== RECORDS SUPPLIED ==
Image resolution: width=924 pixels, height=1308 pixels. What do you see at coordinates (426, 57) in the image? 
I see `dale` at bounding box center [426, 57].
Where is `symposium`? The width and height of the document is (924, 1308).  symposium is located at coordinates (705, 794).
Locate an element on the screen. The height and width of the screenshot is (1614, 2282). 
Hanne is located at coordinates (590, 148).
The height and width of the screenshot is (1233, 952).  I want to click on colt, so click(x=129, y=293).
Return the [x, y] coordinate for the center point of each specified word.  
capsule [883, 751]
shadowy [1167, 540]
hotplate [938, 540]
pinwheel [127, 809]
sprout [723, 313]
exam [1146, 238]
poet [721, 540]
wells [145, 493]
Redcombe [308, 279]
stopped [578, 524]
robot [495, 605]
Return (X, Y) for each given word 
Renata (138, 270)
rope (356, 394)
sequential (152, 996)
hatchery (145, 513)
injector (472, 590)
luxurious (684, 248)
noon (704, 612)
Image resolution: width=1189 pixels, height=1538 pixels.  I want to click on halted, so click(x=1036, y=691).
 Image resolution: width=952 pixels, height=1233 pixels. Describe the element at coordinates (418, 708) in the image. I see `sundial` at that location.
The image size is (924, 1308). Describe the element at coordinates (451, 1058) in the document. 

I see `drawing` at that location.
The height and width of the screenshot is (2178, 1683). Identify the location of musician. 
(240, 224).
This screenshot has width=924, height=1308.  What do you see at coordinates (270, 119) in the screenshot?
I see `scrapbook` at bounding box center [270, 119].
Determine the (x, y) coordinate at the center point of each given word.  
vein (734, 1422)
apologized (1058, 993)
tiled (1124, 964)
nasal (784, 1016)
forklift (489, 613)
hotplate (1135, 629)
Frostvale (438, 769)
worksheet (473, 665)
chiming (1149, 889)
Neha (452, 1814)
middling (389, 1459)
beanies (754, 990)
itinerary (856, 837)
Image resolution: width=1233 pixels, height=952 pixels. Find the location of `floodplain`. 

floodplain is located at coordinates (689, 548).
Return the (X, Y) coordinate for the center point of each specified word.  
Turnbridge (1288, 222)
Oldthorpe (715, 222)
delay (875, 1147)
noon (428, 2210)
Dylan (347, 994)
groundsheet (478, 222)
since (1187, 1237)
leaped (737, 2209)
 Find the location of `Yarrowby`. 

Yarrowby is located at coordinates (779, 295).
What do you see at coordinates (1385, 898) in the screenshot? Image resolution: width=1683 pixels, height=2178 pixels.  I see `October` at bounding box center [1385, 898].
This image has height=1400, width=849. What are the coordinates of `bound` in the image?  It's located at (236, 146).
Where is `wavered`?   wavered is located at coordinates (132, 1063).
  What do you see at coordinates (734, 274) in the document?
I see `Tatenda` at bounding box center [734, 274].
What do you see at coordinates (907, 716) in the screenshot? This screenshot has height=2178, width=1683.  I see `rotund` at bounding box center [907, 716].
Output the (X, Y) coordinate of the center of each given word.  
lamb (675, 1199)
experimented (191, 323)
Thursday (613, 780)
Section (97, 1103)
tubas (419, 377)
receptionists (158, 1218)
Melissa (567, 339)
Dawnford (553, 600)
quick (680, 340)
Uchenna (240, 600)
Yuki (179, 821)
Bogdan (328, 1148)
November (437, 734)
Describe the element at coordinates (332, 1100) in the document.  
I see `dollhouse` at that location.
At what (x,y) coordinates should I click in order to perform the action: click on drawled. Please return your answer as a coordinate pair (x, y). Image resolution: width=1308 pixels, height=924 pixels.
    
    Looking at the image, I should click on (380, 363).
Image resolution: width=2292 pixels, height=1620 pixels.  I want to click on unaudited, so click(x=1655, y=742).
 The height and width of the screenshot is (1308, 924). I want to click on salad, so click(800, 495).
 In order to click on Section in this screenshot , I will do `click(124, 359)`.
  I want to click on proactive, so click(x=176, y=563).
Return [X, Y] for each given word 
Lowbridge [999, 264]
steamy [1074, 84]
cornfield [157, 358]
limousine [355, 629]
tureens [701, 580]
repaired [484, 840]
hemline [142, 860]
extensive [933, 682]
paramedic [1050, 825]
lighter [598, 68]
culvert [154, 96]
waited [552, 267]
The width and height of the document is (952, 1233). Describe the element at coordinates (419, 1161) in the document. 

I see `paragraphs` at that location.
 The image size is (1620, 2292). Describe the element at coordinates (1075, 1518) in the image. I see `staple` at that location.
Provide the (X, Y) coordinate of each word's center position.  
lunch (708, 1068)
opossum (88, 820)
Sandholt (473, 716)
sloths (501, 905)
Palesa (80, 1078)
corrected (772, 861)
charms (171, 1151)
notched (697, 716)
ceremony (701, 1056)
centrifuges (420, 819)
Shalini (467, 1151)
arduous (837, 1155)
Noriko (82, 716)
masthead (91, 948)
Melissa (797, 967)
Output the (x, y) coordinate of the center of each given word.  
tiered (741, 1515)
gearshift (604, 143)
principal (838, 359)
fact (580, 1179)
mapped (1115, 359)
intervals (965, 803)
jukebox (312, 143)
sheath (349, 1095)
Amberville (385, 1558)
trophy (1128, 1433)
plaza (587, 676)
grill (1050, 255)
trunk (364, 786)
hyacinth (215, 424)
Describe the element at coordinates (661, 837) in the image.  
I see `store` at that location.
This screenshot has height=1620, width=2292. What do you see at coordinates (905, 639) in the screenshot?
===
Pull out every line of the material above that contains the string "size", and treat uppercase and lowercase letters as different.

SOLVED EXERCISE –
The image size is (924, 1308). Describe the element at coordinates (451, 1058) in the document. 
 The image size is (1620, 2292). Describe the element at coordinates (1075, 1518) in the image. I see `staple` at that location.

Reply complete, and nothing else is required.